[start of DATA FOR THIS EXERCISE]

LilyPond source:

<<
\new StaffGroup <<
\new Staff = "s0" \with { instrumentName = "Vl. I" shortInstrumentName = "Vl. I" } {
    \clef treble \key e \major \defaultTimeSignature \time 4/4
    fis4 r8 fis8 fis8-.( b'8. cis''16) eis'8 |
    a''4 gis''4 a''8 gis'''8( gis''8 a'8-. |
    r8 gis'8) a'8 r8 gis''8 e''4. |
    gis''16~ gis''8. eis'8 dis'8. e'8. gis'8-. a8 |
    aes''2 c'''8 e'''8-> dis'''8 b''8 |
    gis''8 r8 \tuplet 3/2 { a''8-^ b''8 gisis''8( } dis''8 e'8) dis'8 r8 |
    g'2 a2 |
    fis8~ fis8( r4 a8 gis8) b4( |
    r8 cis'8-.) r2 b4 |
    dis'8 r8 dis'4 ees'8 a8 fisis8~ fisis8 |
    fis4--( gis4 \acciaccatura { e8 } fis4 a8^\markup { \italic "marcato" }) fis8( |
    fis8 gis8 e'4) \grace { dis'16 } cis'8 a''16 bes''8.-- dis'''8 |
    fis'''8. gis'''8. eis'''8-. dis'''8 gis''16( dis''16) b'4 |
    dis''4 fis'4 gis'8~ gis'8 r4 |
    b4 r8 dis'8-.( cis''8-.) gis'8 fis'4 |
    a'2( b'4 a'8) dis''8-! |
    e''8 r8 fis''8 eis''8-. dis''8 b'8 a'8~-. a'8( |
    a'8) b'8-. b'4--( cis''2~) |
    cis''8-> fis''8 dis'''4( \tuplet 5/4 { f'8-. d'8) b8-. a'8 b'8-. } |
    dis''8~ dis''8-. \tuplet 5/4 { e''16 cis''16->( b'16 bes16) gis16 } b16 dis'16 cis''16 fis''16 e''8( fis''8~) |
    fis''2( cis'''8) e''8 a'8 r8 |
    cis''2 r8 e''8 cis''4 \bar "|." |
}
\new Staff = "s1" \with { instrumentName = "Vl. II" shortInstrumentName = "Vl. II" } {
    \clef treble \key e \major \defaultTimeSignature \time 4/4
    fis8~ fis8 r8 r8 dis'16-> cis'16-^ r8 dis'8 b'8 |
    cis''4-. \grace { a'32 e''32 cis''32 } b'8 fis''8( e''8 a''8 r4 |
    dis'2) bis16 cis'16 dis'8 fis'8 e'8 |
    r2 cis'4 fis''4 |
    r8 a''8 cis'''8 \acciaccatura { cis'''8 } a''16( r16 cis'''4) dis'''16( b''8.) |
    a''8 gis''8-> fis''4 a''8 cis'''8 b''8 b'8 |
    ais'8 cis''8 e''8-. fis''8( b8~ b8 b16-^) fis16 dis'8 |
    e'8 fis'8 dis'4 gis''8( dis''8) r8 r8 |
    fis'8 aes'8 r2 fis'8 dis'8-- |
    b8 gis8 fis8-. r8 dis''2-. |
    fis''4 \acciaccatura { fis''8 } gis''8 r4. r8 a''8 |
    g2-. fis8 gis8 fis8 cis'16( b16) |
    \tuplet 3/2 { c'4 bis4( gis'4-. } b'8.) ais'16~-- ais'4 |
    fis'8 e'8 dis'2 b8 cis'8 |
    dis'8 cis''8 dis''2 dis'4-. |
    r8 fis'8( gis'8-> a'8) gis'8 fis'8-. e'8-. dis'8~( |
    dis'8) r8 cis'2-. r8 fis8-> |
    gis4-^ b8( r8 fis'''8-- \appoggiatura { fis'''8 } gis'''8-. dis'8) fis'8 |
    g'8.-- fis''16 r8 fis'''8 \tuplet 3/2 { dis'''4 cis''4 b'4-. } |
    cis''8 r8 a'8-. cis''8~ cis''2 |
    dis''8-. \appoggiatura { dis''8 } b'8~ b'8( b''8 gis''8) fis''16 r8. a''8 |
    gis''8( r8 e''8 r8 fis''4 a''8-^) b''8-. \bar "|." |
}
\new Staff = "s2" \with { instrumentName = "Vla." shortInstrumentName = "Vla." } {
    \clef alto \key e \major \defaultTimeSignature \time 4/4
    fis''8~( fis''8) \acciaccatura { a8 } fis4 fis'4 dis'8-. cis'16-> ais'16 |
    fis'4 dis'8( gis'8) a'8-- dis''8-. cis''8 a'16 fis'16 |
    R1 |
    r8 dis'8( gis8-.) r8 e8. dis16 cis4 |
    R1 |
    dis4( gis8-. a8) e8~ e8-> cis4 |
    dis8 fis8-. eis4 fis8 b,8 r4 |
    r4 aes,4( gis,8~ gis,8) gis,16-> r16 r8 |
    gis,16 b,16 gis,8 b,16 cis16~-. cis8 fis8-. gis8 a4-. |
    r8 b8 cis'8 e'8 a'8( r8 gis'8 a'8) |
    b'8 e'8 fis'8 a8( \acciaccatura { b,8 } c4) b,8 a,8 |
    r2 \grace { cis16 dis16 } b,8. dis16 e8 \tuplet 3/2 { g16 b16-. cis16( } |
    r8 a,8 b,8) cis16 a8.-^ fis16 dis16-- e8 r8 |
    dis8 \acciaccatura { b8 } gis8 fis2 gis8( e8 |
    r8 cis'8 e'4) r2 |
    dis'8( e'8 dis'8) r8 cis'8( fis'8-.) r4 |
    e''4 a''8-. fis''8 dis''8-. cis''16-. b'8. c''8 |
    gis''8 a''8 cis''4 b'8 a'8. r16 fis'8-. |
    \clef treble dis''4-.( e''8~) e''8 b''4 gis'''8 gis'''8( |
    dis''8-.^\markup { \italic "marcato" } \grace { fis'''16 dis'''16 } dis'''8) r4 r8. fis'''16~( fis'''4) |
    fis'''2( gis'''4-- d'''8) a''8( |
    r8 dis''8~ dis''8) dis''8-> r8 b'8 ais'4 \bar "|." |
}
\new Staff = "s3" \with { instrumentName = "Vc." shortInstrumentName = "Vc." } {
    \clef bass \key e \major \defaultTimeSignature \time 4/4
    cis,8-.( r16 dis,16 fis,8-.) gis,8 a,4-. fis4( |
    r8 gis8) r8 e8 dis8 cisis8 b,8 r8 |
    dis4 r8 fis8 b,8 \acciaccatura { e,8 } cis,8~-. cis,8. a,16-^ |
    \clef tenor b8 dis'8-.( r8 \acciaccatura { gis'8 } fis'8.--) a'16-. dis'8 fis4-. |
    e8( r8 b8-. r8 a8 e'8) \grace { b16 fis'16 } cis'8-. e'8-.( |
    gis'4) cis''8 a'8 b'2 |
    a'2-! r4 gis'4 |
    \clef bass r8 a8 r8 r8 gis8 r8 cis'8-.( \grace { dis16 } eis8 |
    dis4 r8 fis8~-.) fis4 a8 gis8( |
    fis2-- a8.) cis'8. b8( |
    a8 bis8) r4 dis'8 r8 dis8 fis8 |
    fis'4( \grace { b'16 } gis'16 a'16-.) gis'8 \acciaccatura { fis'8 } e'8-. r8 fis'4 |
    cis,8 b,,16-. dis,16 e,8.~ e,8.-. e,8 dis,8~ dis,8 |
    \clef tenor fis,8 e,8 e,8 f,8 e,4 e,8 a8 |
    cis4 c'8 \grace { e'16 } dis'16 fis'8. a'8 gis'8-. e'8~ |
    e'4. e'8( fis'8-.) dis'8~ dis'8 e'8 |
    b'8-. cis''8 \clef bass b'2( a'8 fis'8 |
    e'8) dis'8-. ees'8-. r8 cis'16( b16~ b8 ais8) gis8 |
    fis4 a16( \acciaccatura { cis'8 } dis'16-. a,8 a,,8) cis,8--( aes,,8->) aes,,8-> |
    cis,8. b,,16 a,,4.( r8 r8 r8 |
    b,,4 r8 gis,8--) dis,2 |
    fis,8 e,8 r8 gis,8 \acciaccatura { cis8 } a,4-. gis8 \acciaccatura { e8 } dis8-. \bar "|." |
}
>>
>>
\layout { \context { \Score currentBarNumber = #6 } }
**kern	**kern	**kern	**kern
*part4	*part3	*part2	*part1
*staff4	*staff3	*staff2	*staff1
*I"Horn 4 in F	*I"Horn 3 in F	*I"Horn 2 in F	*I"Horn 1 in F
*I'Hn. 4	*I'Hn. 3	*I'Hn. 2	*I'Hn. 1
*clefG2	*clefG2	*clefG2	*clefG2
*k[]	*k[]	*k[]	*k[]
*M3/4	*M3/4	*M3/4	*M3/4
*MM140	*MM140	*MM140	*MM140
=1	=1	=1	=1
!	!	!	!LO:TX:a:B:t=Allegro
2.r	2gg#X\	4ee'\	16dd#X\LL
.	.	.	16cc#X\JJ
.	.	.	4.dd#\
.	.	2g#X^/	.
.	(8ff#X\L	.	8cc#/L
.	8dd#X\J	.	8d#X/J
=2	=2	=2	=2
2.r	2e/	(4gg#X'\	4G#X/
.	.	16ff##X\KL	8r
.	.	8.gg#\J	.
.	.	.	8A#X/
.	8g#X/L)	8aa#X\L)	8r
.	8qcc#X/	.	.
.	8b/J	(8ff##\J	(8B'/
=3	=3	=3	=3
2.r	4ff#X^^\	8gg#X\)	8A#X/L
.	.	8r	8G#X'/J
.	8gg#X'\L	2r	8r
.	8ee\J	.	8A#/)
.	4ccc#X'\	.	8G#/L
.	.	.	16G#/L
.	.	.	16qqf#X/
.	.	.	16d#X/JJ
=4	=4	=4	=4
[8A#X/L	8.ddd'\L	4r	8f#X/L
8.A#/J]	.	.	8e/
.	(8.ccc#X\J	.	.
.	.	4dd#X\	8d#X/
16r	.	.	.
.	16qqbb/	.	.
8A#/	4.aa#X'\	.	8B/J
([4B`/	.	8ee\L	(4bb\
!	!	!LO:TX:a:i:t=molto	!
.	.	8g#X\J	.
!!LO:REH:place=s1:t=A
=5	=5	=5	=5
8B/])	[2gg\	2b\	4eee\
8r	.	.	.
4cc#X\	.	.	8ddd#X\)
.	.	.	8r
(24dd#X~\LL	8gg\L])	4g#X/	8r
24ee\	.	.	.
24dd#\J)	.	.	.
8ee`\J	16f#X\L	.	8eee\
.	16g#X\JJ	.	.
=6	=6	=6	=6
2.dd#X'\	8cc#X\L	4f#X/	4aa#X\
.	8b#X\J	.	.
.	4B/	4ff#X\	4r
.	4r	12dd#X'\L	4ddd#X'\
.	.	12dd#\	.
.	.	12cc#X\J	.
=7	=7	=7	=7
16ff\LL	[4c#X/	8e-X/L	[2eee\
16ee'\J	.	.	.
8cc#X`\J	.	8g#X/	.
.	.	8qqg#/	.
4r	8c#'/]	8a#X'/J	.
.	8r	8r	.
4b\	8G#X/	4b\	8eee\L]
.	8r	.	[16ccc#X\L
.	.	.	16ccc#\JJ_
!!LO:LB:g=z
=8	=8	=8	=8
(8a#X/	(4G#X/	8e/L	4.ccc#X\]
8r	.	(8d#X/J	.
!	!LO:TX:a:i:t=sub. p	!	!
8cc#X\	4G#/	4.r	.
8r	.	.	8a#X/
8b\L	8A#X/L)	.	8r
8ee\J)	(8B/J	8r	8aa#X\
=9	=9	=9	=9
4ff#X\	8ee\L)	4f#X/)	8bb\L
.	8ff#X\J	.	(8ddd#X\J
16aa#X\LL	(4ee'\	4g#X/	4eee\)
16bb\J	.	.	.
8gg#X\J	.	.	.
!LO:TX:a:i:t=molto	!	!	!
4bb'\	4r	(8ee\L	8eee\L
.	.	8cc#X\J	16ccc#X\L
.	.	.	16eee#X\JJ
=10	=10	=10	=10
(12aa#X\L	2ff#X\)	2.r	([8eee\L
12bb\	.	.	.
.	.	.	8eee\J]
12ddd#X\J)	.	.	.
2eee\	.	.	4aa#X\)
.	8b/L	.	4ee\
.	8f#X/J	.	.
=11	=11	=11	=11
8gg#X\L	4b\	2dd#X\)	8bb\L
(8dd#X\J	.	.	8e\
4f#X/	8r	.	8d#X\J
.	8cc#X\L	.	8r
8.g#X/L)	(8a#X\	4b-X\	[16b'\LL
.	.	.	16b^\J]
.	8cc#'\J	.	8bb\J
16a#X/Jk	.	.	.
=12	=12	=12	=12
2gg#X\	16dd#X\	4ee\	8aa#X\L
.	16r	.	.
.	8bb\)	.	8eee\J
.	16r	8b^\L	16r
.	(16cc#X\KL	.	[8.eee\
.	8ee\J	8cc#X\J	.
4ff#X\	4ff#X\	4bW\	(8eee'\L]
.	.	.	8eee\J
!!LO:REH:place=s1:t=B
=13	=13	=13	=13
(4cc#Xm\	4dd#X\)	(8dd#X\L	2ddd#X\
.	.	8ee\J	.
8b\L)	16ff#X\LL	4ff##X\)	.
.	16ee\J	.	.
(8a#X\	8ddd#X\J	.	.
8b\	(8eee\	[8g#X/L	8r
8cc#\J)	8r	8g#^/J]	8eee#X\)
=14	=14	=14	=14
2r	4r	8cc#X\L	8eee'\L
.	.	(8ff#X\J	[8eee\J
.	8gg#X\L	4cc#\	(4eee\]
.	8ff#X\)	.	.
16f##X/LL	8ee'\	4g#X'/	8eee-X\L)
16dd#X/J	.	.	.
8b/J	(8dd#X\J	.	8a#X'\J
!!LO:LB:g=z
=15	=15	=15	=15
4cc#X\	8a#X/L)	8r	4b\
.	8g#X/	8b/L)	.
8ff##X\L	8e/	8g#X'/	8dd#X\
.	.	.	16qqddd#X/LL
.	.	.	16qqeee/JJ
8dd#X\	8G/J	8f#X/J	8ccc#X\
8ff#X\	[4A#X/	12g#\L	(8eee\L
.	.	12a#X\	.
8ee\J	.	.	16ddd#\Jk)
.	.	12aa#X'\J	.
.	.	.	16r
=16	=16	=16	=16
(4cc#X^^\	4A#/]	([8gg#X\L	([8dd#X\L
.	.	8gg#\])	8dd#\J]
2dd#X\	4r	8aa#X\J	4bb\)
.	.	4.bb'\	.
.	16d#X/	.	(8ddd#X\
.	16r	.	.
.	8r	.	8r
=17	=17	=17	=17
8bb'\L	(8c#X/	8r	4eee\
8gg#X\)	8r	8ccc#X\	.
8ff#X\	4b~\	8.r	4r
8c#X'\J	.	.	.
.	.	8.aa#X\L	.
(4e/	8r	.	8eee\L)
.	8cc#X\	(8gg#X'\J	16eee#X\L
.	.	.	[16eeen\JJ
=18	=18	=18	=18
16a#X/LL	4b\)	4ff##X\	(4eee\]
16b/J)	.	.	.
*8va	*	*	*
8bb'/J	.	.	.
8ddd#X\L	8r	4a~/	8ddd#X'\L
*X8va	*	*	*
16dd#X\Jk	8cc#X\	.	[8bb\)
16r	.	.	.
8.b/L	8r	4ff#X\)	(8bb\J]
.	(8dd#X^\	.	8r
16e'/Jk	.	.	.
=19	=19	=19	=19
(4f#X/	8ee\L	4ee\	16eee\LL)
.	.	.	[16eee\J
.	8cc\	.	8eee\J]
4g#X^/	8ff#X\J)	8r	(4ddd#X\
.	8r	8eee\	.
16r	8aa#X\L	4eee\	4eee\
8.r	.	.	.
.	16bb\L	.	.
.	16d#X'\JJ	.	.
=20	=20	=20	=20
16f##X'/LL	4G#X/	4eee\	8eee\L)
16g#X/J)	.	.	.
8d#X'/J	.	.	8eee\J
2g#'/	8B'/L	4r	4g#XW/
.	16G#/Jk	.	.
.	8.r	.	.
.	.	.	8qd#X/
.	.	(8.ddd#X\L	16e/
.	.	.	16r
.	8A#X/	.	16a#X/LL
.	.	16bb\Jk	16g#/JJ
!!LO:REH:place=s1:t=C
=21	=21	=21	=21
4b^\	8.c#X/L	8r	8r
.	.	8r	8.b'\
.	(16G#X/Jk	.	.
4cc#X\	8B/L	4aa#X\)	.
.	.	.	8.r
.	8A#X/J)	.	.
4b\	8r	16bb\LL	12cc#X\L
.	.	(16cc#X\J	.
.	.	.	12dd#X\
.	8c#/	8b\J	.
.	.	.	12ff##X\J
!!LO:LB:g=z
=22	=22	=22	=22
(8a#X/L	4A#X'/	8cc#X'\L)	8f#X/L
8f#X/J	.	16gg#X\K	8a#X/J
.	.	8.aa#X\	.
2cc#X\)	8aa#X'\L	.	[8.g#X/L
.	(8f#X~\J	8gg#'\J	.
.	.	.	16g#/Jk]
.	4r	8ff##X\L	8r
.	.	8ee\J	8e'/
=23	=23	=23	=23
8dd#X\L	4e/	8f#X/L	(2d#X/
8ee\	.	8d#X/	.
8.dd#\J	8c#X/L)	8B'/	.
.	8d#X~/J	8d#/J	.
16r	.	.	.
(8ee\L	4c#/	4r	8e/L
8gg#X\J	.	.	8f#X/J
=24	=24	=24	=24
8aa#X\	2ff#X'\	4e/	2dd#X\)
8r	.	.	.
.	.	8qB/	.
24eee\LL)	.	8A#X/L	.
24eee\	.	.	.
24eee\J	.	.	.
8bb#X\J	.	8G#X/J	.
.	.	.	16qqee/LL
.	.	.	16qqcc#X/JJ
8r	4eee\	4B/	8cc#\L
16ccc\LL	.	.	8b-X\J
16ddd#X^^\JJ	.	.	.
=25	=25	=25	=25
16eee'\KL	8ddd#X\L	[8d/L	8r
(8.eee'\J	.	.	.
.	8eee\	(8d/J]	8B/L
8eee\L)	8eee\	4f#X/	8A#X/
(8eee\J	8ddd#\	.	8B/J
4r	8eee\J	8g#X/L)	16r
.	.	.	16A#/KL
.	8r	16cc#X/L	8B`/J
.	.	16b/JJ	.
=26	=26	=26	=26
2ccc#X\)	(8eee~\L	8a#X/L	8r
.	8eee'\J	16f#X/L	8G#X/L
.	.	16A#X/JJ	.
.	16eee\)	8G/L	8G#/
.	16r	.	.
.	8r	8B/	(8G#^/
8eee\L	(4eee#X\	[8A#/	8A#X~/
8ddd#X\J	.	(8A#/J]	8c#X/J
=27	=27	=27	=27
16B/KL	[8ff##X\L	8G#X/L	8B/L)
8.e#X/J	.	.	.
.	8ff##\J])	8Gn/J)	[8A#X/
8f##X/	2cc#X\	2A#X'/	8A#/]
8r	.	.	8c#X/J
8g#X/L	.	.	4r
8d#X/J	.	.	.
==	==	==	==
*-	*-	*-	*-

[end of DATA FOR THIS EXERCISE]

[SET EXERCISE] Please find each line in the entries above that contains the string "italic", and copy every such line.

[EXERCISE SOLUTION]
    fis4--( gis4 \acciaccatura { e8 } fis4 a8^\markup { \italic "marcato" }) fis8( |
    dis''8-.^\markup { \italic "marcato" } \grace { fis'''16 dis'''16 } dis'''8) r4 r8. fis'''16~( fis'''4) |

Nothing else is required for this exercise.